Object state comparisons
============

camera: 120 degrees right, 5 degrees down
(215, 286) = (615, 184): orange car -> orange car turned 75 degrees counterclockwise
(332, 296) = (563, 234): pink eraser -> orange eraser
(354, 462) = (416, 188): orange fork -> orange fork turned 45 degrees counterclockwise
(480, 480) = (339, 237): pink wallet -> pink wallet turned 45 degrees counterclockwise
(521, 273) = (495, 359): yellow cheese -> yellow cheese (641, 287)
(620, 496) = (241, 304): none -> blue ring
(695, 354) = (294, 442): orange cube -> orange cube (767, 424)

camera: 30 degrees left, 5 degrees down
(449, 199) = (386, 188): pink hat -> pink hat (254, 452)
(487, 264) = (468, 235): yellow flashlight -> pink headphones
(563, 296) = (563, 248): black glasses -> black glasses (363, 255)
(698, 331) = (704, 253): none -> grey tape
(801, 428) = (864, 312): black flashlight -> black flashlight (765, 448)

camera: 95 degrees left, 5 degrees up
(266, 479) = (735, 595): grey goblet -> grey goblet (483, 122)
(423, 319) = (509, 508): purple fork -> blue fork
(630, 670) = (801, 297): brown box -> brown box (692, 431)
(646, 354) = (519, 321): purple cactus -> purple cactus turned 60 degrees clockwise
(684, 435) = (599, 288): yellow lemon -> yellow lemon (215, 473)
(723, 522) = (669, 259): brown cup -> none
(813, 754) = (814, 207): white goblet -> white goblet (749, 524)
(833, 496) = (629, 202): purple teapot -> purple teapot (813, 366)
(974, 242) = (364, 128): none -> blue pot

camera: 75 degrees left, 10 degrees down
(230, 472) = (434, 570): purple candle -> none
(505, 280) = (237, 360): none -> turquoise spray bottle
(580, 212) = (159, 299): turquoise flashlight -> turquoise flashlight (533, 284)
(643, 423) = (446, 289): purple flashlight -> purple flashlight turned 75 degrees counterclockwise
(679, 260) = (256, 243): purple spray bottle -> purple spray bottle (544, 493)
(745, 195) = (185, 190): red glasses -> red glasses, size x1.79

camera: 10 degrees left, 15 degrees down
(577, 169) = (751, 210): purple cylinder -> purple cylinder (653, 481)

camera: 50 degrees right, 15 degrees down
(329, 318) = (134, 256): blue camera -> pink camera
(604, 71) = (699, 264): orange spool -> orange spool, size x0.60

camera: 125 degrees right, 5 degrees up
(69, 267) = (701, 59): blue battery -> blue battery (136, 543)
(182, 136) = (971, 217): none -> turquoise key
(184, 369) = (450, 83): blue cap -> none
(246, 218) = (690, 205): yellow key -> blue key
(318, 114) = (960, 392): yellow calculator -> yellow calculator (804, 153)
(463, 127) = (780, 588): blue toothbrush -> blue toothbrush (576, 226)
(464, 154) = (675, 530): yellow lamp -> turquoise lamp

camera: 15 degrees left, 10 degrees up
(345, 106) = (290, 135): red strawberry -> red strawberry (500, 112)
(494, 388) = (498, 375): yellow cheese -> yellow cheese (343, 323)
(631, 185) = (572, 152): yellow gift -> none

============

◆ **Problem details**
Quote verbatim the line containing "(266, 479) = (735, 595): grey" and every line after it through the end of the records above.

◆ **Task answer**
(266, 479) = (735, 595): grey goblet -> grey goblet (483, 122)
(423, 319) = (509, 508): purple fork -> blue fork
(630, 670) = (801, 297): brown box -> brown box (692, 431)
(646, 354) = (519, 321): purple cactus -> purple cactus turned 60 degrees clockwise
(684, 435) = (599, 288): yellow lemon -> yellow lemon (215, 473)
(723, 522) = (669, 259): brown cup -> none
(813, 754) = (814, 207): white goblet -> white goblet (749, 524)
(833, 496) = (629, 202): purple teapot -> purple teapot (813, 366)
(974, 242) = (364, 128): none -> blue pot

camera: 75 degrees left, 10 degrees down
(230, 472) = (434, 570): purple candle -> none
(505, 280) = (237, 360): none -> turquoise spray bottle
(580, 212) = (159, 299): turquoise flashlight -> turquoise flashlight (533, 284)
(643, 423) = (446, 289): purple flashlight -> purple flashlight turned 75 degrees counterclockwise
(679, 260) = (256, 243): purple spray bottle -> purple spray bottle (544, 493)
(745, 195) = (185, 190): red glasses -> red glasses, size x1.79

camera: 10 degrees left, 15 degrees down
(577, 169) = (751, 210): purple cylinder -> purple cylinder (653, 481)

camera: 50 degrees right, 15 degrees down
(329, 318) = (134, 256): blue camera -> pink camera
(604, 71) = (699, 264): orange spool -> orange spool, size x0.60

camera: 125 degrees right, 5 degrees up
(69, 267) = (701, 59): blue battery -> blue battery (136, 543)
(182, 136) = (971, 217): none -> turquoise key
(184, 369) = (450, 83): blue cap -> none
(246, 218) = (690, 205): yellow key -> blue key
(318, 114) = (960, 392): yellow calculator -> yellow calculator (804, 153)
(463, 127) = (780, 588): blue toothbrush -> blue toothbrush (576, 226)
(464, 154) = (675, 530): yellow lamp -> turquoise lamp

camera: 15 degrees left, 10 degrees up
(345, 106) = (290, 135): red strawberry -> red strawberry (500, 112)
(494, 388) = (498, 375): yellow cheese -> yellow cheese (343, 323)
(631, 185) = (572, 152): yellow gift -> none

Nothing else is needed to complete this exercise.